■ THE REQUEST
Reproduce each of the following records verbatim, without changing any word, number, or mark of punctuation.

━━━━━━━━━━━━━━━━━━━━━━━━━━━━━━

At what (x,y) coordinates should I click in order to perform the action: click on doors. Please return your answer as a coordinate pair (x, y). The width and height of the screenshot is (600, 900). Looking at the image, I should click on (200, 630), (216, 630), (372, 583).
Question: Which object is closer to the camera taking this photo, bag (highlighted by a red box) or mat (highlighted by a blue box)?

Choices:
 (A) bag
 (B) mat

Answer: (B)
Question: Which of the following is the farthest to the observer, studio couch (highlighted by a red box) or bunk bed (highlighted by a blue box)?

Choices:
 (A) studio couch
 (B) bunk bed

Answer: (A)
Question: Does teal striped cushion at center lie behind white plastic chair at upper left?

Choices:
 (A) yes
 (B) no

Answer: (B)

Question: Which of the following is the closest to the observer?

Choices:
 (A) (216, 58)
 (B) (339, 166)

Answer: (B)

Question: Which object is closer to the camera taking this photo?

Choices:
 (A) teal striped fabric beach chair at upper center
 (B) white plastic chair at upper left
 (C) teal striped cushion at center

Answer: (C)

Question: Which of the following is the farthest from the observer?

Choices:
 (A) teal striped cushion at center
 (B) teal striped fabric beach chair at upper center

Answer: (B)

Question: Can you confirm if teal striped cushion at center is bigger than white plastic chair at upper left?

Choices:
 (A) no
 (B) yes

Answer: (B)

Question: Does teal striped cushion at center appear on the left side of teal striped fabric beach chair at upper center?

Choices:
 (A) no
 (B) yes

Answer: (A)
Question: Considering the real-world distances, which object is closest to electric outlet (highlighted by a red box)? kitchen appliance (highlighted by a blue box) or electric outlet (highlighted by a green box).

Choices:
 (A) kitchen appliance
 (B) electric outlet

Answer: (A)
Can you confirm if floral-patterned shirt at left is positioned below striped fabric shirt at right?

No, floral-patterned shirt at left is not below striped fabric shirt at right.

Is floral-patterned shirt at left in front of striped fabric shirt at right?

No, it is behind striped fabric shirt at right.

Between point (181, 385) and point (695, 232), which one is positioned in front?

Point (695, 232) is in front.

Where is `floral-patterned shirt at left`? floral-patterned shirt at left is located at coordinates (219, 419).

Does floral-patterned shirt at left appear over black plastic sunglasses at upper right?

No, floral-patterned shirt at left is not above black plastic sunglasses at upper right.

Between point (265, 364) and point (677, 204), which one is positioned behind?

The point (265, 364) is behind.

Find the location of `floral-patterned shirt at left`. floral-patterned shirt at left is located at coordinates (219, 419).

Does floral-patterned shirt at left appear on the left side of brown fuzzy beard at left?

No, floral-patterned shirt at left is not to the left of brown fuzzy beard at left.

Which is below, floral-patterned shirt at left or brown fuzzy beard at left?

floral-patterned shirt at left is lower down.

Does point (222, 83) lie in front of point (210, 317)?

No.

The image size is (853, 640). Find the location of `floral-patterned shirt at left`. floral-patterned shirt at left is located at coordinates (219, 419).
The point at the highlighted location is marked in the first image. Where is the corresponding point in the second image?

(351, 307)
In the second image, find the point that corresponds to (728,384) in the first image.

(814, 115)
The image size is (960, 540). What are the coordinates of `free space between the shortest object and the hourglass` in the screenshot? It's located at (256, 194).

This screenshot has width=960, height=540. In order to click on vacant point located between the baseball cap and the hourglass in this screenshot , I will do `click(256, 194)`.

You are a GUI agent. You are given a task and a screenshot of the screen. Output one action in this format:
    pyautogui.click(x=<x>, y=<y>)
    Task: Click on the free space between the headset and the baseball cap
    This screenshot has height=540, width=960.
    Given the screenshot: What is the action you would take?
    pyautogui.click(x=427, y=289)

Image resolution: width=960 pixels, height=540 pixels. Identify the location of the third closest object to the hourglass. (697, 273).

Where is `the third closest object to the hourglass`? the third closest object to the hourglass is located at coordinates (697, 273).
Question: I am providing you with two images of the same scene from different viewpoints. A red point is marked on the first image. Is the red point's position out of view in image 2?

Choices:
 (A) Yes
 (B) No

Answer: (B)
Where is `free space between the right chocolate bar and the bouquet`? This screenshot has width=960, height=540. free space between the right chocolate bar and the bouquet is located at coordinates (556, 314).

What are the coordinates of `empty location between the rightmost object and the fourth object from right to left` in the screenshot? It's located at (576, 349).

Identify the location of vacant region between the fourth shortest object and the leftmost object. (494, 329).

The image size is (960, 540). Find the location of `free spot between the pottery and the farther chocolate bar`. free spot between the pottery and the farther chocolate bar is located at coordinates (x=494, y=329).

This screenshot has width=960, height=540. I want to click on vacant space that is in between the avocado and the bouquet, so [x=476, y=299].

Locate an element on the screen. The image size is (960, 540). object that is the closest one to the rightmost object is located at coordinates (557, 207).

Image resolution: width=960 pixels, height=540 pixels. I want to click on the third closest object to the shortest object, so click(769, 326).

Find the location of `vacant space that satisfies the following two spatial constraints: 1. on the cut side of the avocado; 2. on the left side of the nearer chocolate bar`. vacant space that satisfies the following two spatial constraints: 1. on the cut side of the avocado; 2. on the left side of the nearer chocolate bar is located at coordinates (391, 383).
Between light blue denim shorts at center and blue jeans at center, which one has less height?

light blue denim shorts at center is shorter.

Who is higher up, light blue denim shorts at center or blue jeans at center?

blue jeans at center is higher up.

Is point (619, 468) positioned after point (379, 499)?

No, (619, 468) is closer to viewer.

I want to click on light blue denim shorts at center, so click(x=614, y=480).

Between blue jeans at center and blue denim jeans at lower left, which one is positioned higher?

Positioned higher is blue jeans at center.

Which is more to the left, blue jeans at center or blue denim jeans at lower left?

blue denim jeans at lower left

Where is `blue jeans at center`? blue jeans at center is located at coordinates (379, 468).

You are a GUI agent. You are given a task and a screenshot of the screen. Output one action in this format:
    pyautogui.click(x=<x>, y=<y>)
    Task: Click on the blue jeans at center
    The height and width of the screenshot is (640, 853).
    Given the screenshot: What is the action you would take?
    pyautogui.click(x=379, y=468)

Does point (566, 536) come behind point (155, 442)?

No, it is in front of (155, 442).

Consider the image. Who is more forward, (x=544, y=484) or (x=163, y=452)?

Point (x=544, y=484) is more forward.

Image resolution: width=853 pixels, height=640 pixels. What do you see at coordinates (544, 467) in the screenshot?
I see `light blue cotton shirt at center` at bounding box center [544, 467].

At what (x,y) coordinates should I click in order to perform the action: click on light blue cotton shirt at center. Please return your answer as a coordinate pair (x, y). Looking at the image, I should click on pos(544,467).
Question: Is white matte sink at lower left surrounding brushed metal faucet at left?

━━━━━━━━━━━━━━━━━━━━━━━━━━━━━━

■ RESPONSE
At what (x,y) coordinates should I click in order to perform the action: click on doors. Please return your answer as a coordinate pair (x, y). The width and height of the screenshot is (600, 900). Looking at the image, I should click on (200, 630), (216, 630), (372, 583).
Question: Which object is closer to the camera taking this photo, bag (highlighted by a red box) or mat (highlighted by a blue box)?

Choices:
 (A) bag
 (B) mat

Answer: (B)
Question: Which of the following is the farthest to the observer, studio couch (highlighted by a red box) or bunk bed (highlighted by a blue box)?

Choices:
 (A) studio couch
 (B) bunk bed

Answer: (A)
Question: Does teal striped cushion at center lie behind white plastic chair at upper left?

Choices:
 (A) yes
 (B) no

Answer: (B)

Question: Which of the following is the closest to the observer?

Choices:
 (A) (216, 58)
 (B) (339, 166)

Answer: (B)

Question: Which object is closer to the camera taking this photo?

Choices:
 (A) teal striped fabric beach chair at upper center
 (B) white plastic chair at upper left
 (C) teal striped cushion at center

Answer: (C)

Question: Which of the following is the farthest from the observer?

Choices:
 (A) teal striped cushion at center
 (B) teal striped fabric beach chair at upper center

Answer: (B)

Question: Can you confirm if teal striped cushion at center is bigger than white plastic chair at upper left?

Choices:
 (A) no
 (B) yes

Answer: (B)

Question: Does teal striped cushion at center appear on the left side of teal striped fabric beach chair at upper center?

Choices:
 (A) no
 (B) yes

Answer: (A)
Question: Considering the real-world distances, which object is closest to electric outlet (highlighted by a red box)? kitchen appliance (highlighted by a blue box) or electric outlet (highlighted by a green box).

Choices:
 (A) kitchen appliance
 (B) electric outlet

Answer: (A)
Can you confirm if floral-patterned shirt at left is positioned below striped fabric shirt at right?

No, floral-patterned shirt at left is not below striped fabric shirt at right.

Is floral-patterned shirt at left in front of striped fabric shirt at right?

No, it is behind striped fabric shirt at right.

Between point (181, 385) and point (695, 232), which one is positioned in front?

Point (695, 232) is in front.

Where is `floral-patterned shirt at left`? floral-patterned shirt at left is located at coordinates (219, 419).

Does floral-patterned shirt at left appear over black plastic sunglasses at upper right?

No, floral-patterned shirt at left is not above black plastic sunglasses at upper right.

Between point (265, 364) and point (677, 204), which one is positioned behind?

The point (265, 364) is behind.

Find the location of `floral-patterned shirt at left`. floral-patterned shirt at left is located at coordinates (219, 419).

Does floral-patterned shirt at left appear on the left side of brown fuzzy beard at left?

No, floral-patterned shirt at left is not to the left of brown fuzzy beard at left.

Which is below, floral-patterned shirt at left or brown fuzzy beard at left?

floral-patterned shirt at left is lower down.

Does point (222, 83) lie in front of point (210, 317)?

No.

The image size is (853, 640). Find the location of `floral-patterned shirt at left`. floral-patterned shirt at left is located at coordinates (219, 419).
The point at the highlighted location is marked in the first image. Where is the corresponding point in the second image?

(351, 307)
In the second image, find the point that corresponds to (728,384) in the first image.

(814, 115)
The image size is (960, 540). What are the coordinates of `free space between the shortest object and the hourglass` in the screenshot? It's located at (256, 194).

This screenshot has width=960, height=540. In order to click on vacant point located between the baseball cap and the hourglass in this screenshot , I will do `click(256, 194)`.

You are a GUI agent. You are given a task and a screenshot of the screen. Output one action in this format:
    pyautogui.click(x=<x>, y=<y>)
    Task: Click on the free space between the headset and the baseball cap
    This screenshot has height=540, width=960.
    Given the screenshot: What is the action you would take?
    pyautogui.click(x=427, y=289)

Image resolution: width=960 pixels, height=540 pixels. Identify the location of the third closest object to the hourglass. (697, 273).

Where is `the third closest object to the hourglass`? the third closest object to the hourglass is located at coordinates (697, 273).
Question: I am providing you with two images of the same scene from different viewpoints. A red point is marked on the first image. Is the red point's position out of view in image 2?

Choices:
 (A) Yes
 (B) No

Answer: (B)
Where is `free space between the right chocolate bar and the bouquet`? This screenshot has width=960, height=540. free space between the right chocolate bar and the bouquet is located at coordinates (556, 314).

What are the coordinates of `empty location between the rightmost object and the fourth object from right to left` in the screenshot? It's located at (576, 349).

Identify the location of vacant region between the fourth shortest object and the leftmost object. (494, 329).

The image size is (960, 540). Find the location of `free spot between the pottery and the farther chocolate bar`. free spot between the pottery and the farther chocolate bar is located at coordinates (x=494, y=329).

This screenshot has width=960, height=540. I want to click on vacant space that is in between the avocado and the bouquet, so [x=476, y=299].

Locate an element on the screen. The image size is (960, 540). object that is the closest one to the rightmost object is located at coordinates (557, 207).

Image resolution: width=960 pixels, height=540 pixels. I want to click on the third closest object to the shortest object, so click(769, 326).

Find the location of `vacant space that satisfies the following two spatial constraints: 1. on the cut side of the avocado; 2. on the left side of the nearer chocolate bar`. vacant space that satisfies the following two spatial constraints: 1. on the cut side of the avocado; 2. on the left side of the nearer chocolate bar is located at coordinates (391, 383).
Between light blue denim shorts at center and blue jeans at center, which one has less height?

light blue denim shorts at center is shorter.

Who is higher up, light blue denim shorts at center or blue jeans at center?

blue jeans at center is higher up.

Is point (619, 468) positioned after point (379, 499)?

No, (619, 468) is closer to viewer.

I want to click on light blue denim shorts at center, so click(x=614, y=480).

Between blue jeans at center and blue denim jeans at lower left, which one is positioned higher?

Positioned higher is blue jeans at center.

Which is more to the left, blue jeans at center or blue denim jeans at lower left?

blue denim jeans at lower left

Where is `blue jeans at center`? blue jeans at center is located at coordinates (379, 468).

You are a GUI agent. You are given a task and a screenshot of the screen. Output one action in this format:
    pyautogui.click(x=<x>, y=<y>)
    Task: Click on the blue jeans at center
    The height and width of the screenshot is (640, 853).
    Given the screenshot: What is the action you would take?
    pyautogui.click(x=379, y=468)

Does point (566, 536) come behind point (155, 442)?

No, it is in front of (155, 442).

Consider the image. Who is more forward, (x=544, y=484) or (x=163, y=452)?

Point (x=544, y=484) is more forward.

Image resolution: width=853 pixels, height=640 pixels. What do you see at coordinates (544, 467) in the screenshot?
I see `light blue cotton shirt at center` at bounding box center [544, 467].

At what (x,y) coordinates should I click in order to perform the action: click on light blue cotton shirt at center. Please return your answer as a coordinate pair (x, y). Looking at the image, I should click on pos(544,467).
Question: Is white matte sink at lower left surrounding brushed metal faucet at left?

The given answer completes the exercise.